# PROVIDED DATA
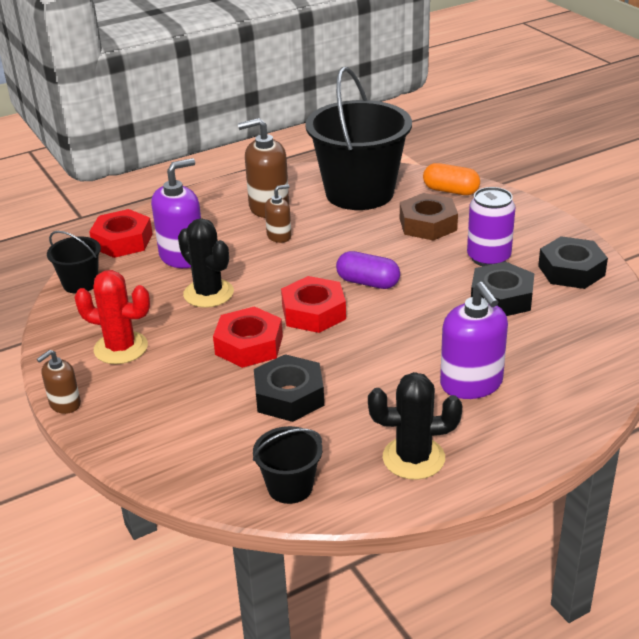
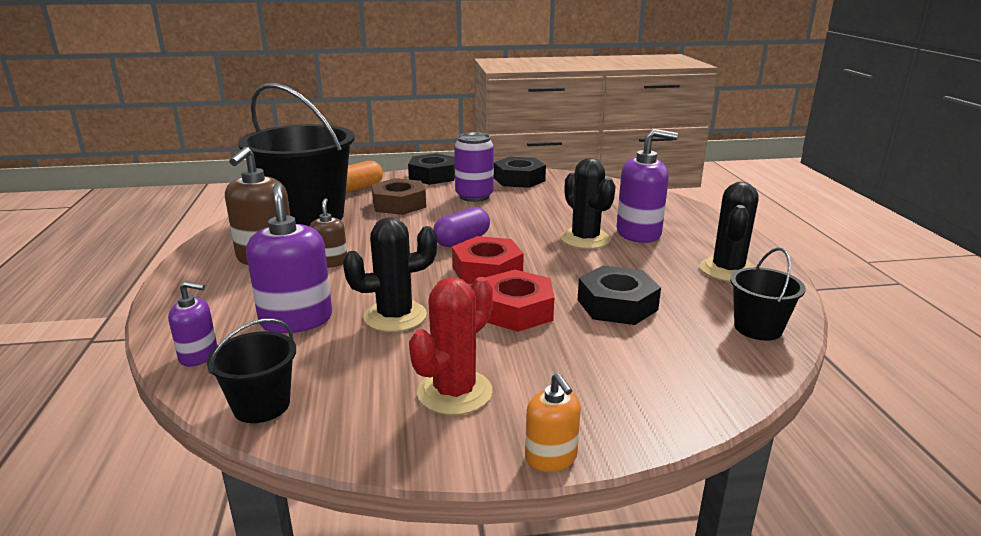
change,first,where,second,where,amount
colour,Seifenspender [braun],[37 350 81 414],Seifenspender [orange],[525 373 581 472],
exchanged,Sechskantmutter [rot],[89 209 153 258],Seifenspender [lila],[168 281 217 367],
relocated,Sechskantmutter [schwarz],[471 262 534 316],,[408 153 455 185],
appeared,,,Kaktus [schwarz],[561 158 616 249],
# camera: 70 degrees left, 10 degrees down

# TASK DIRECTIONS
Looking through the records, copy out every line in which the word "Sechskantmutter" is found.

# ANSWER TO THE PROBLEM
exchanged,Sechskantmutter [rot],[89 209 153 258],Seifenspender [lila],[168 281 217 367],
relocated,Sechskantmutter [schwarz],[471 262 534 316],,[408 153 455 185],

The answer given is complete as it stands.